__ASSIGNMENT__
Each entry should be given again exactly, with any image left out.

__INFORMATION SHOWN__
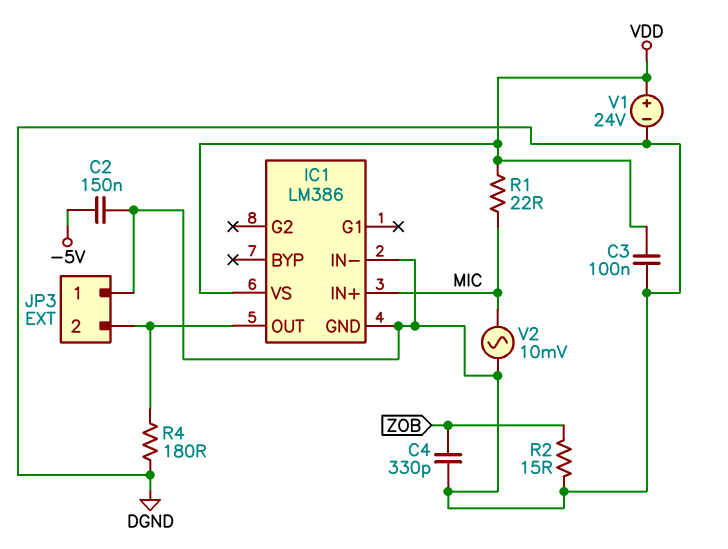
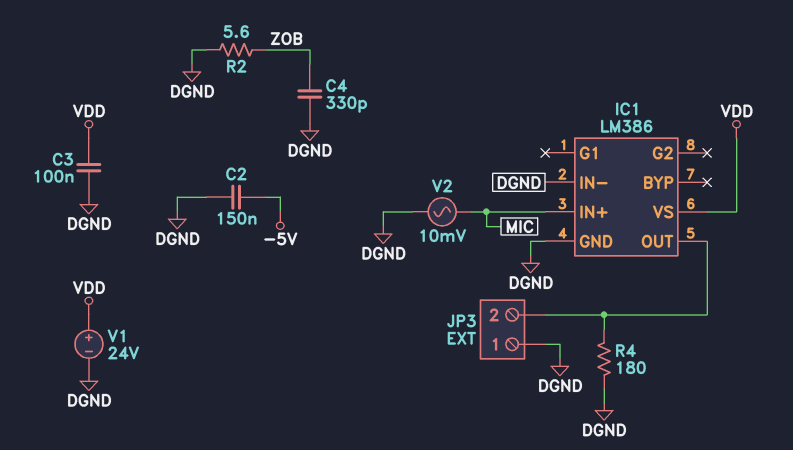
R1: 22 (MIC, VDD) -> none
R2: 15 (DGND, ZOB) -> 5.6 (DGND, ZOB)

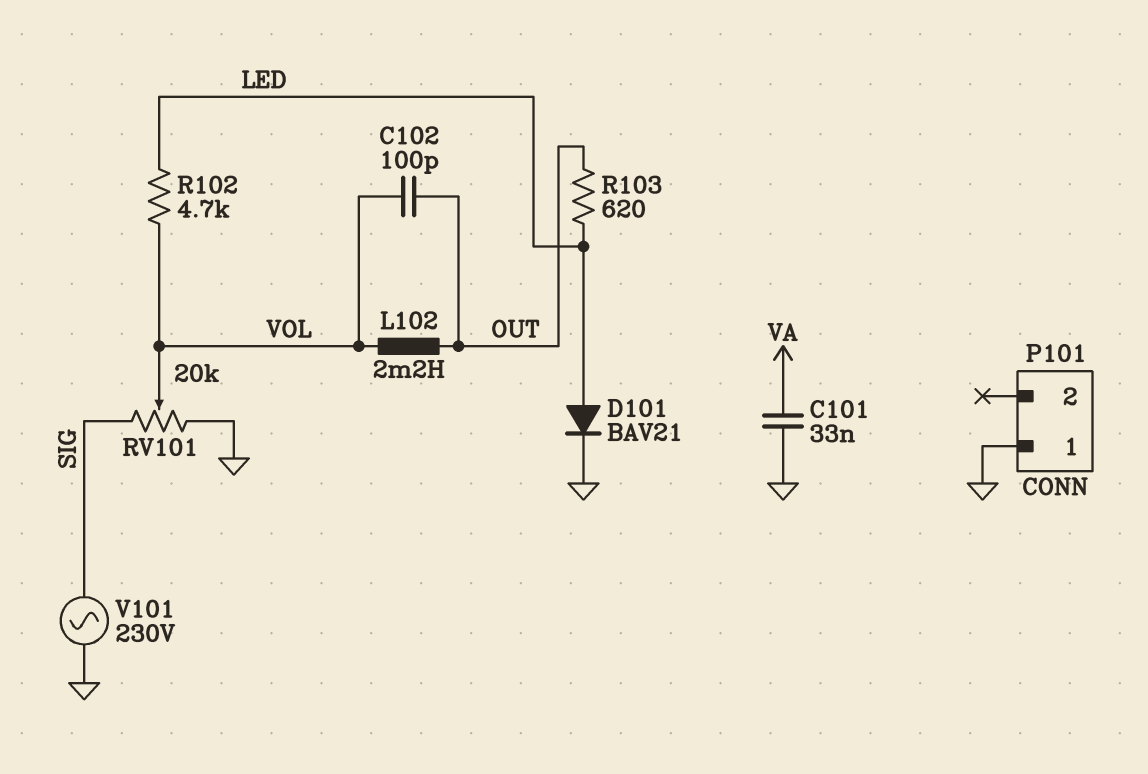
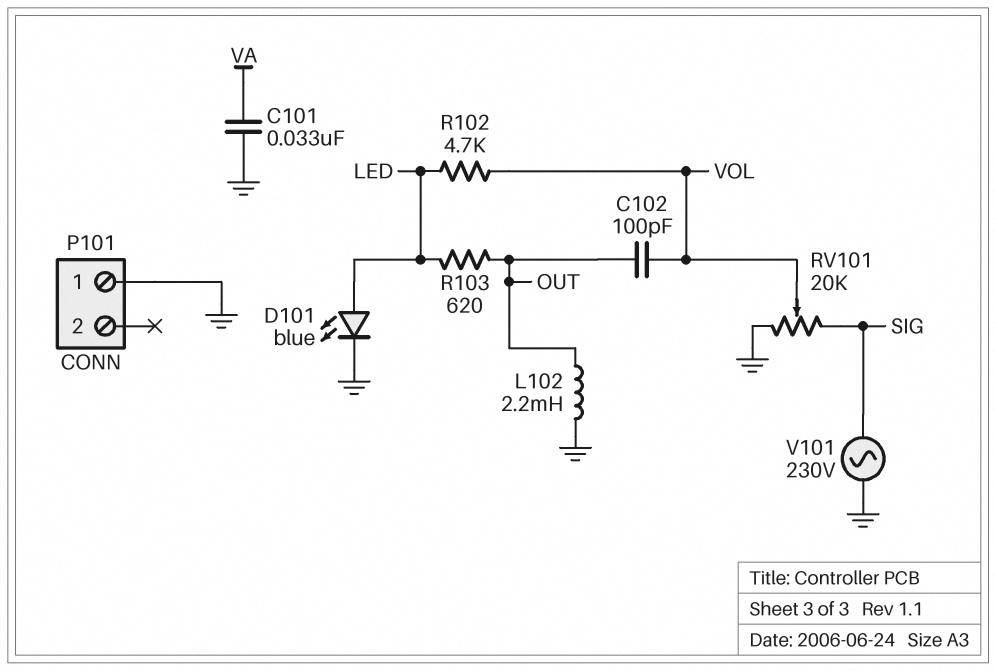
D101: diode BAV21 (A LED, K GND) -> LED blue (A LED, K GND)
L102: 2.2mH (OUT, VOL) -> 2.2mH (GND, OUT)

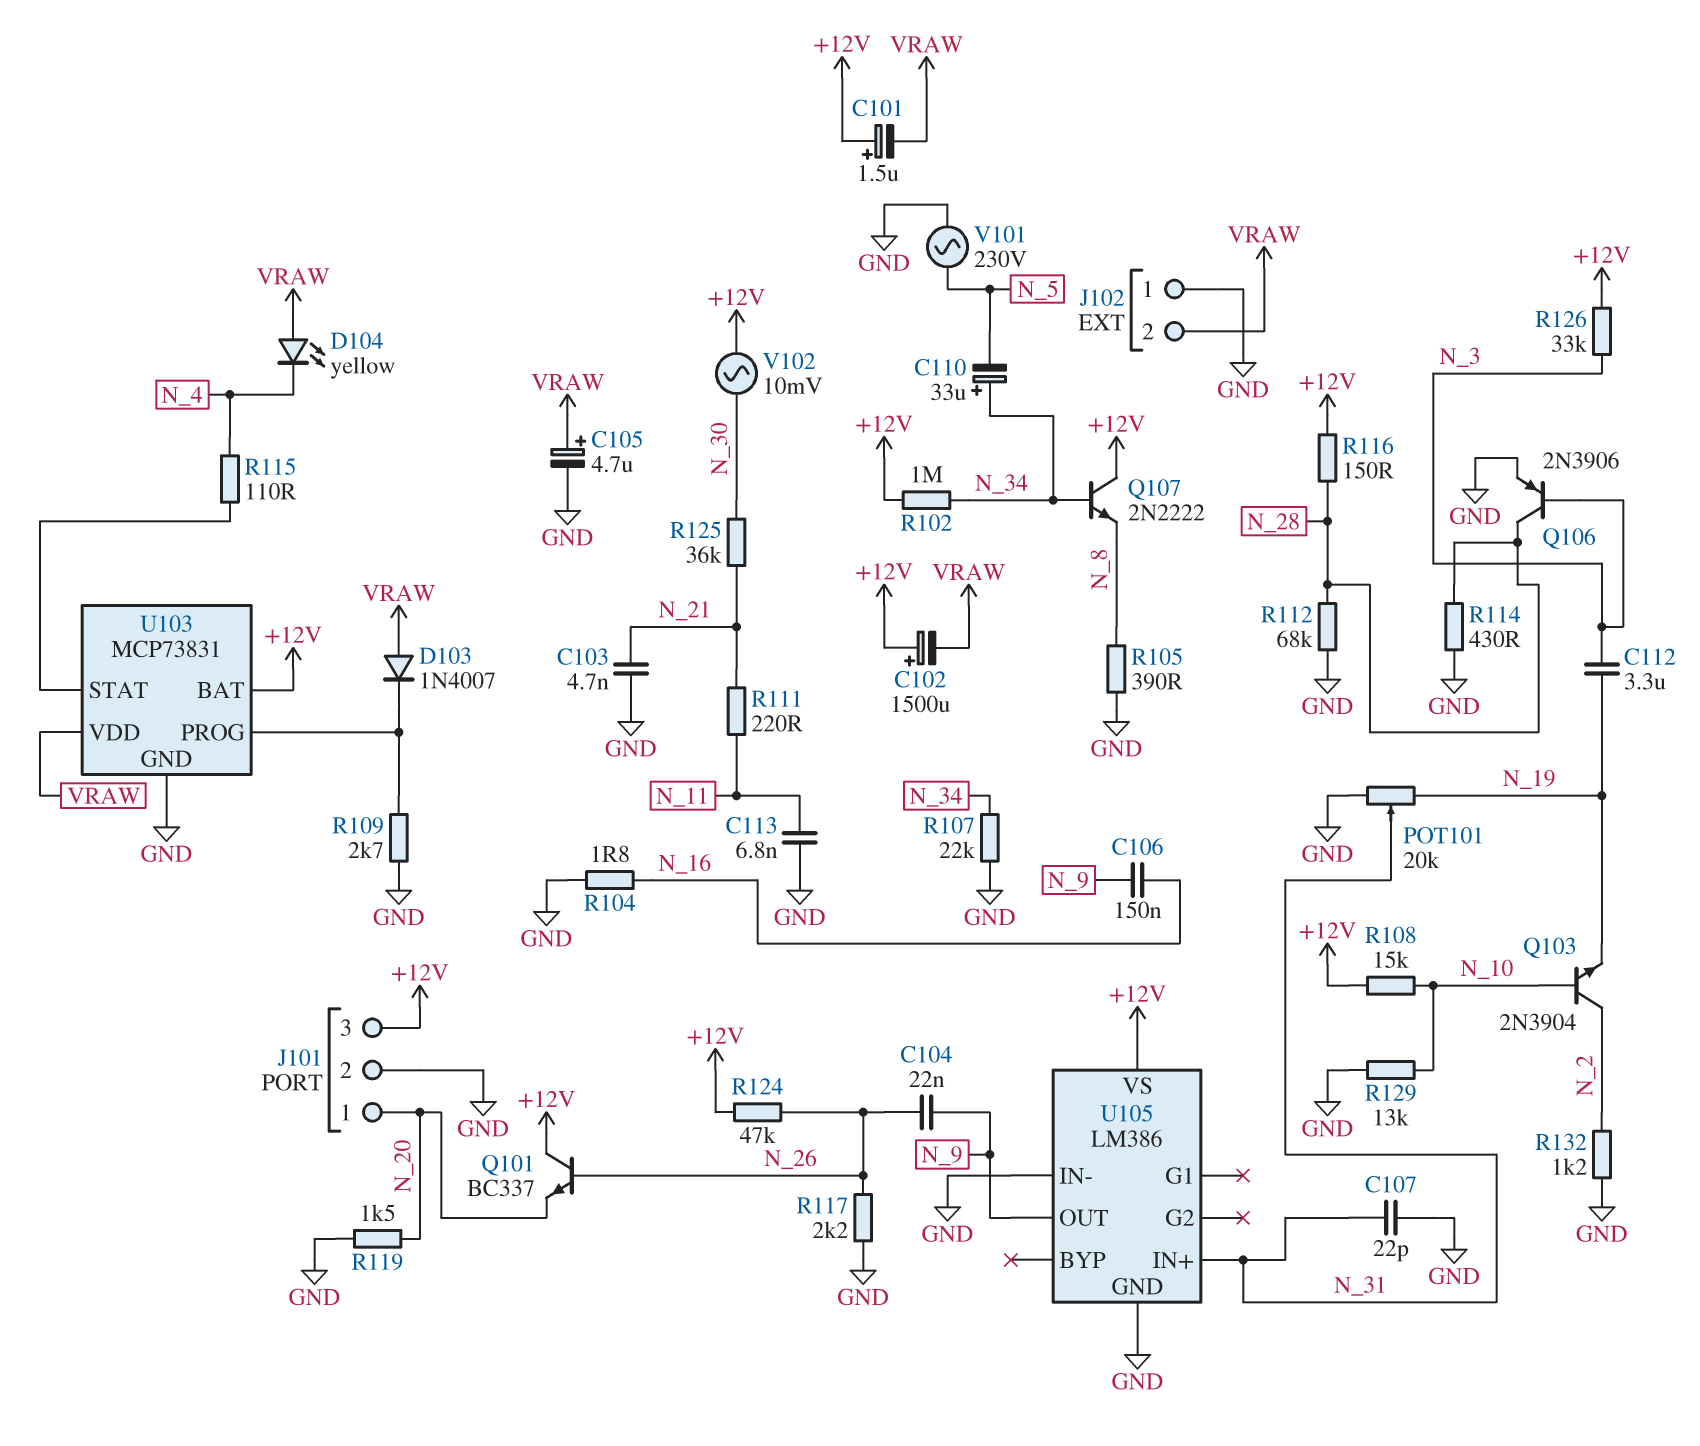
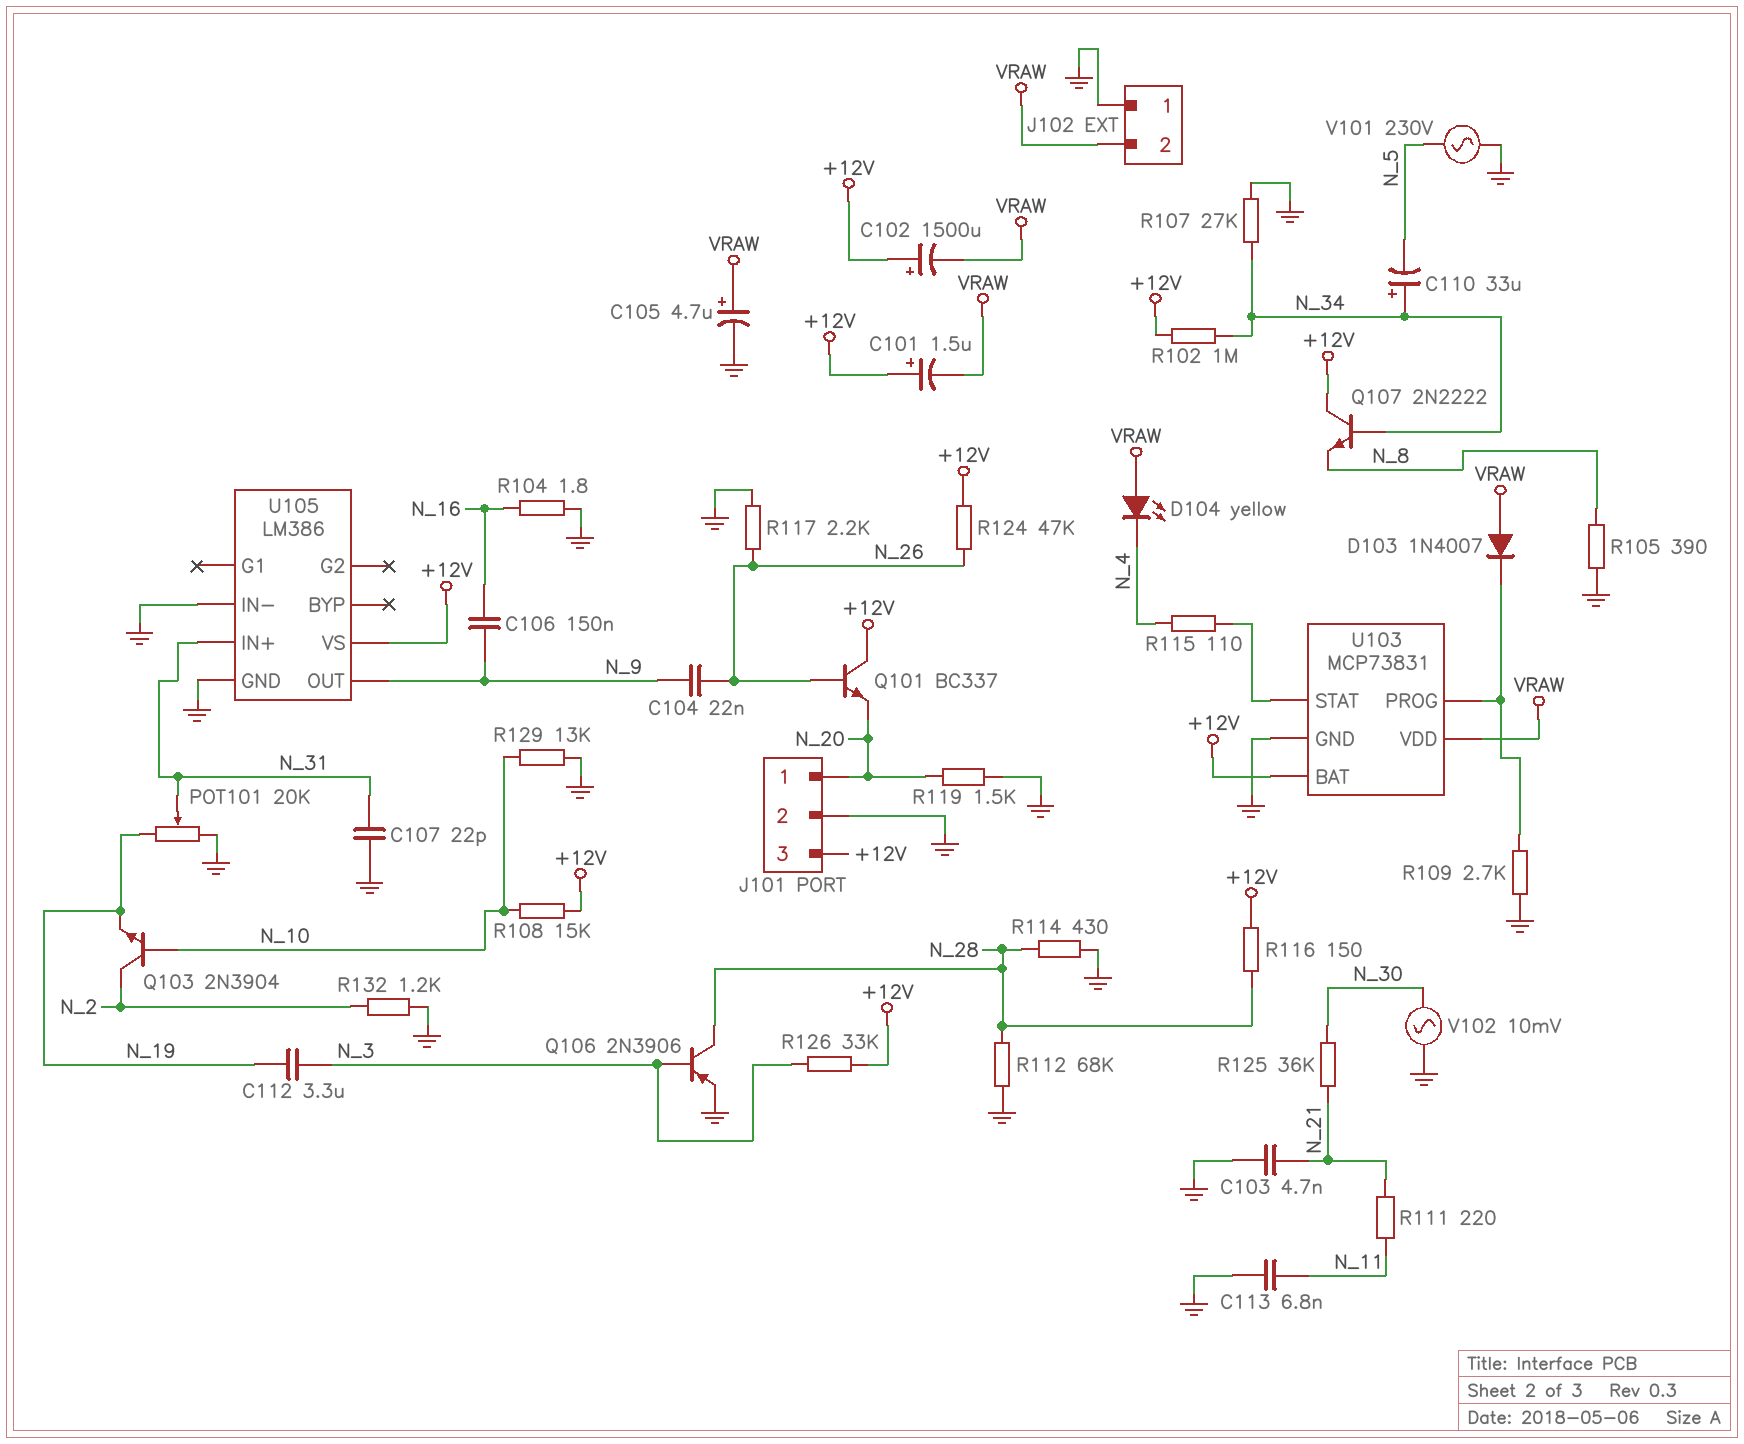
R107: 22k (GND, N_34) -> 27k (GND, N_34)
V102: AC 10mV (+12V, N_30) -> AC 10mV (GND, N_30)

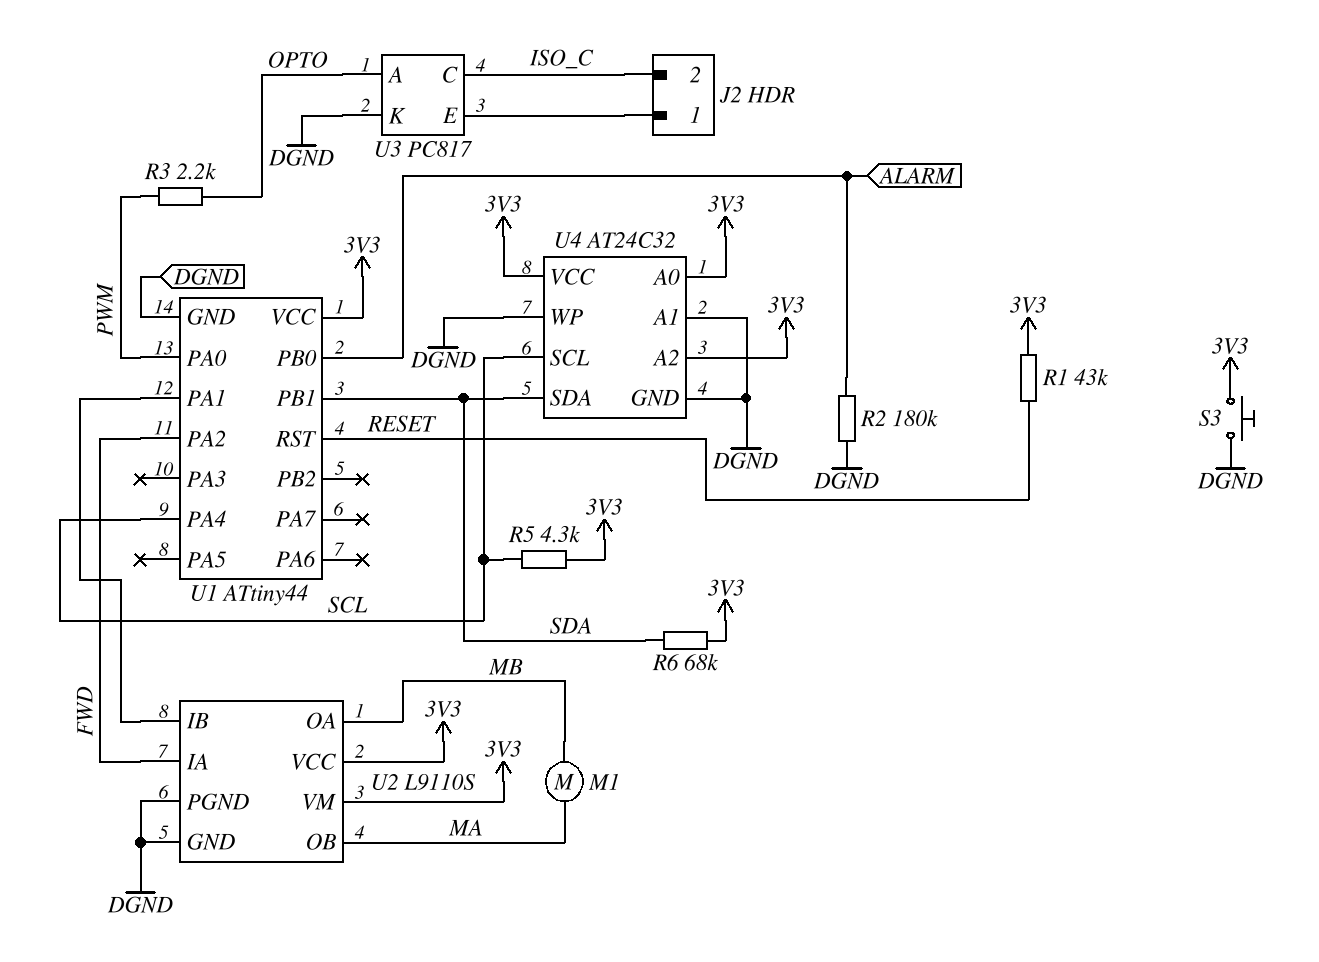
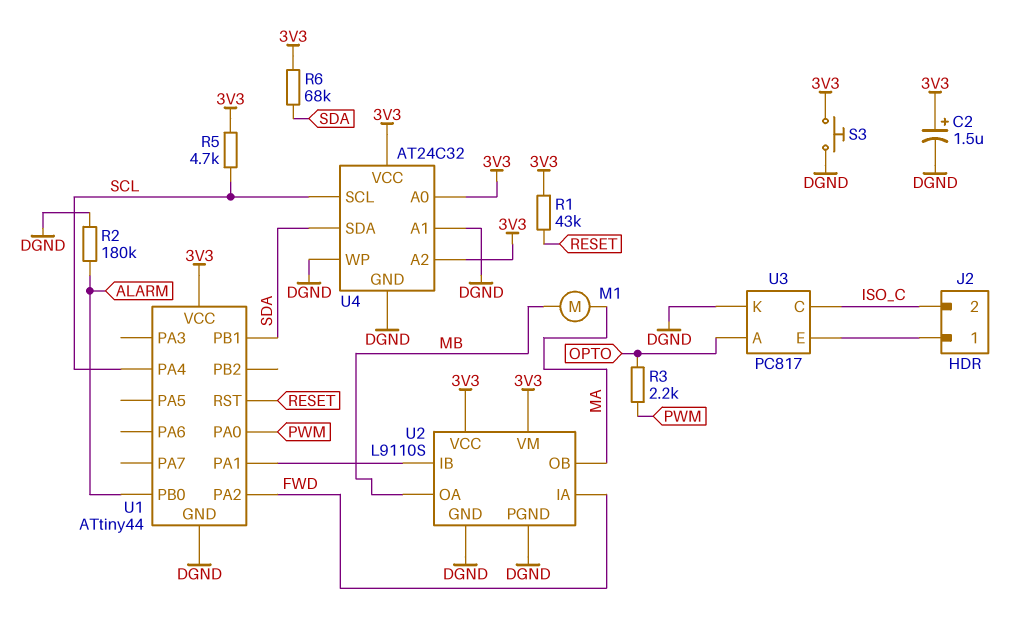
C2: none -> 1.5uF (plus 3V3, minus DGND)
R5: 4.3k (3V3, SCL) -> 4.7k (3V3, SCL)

__OUTPUT FOR THIS TASK__
R1: 22 (MIC, VDD) -> none
R2: 15 (DGND, ZOB) -> 5.6 (DGND, ZOB)

D101: diode BAV21 (A LED, K GND) -> LED blue (A LED, K GND)
L102: 2.2mH (OUT, VOL) -> 2.2mH (GND, OUT)

R107: 22k (GND, N_34) -> 27k (GND, N_34)
V102: AC 10mV (+12V, N_30) -> AC 10mV (GND, N_30)

C2: none -> 1.5uF (plus 3V3, minus DGND)
R5: 4.3k (3V3, SCL) -> 4.7k (3V3, SCL)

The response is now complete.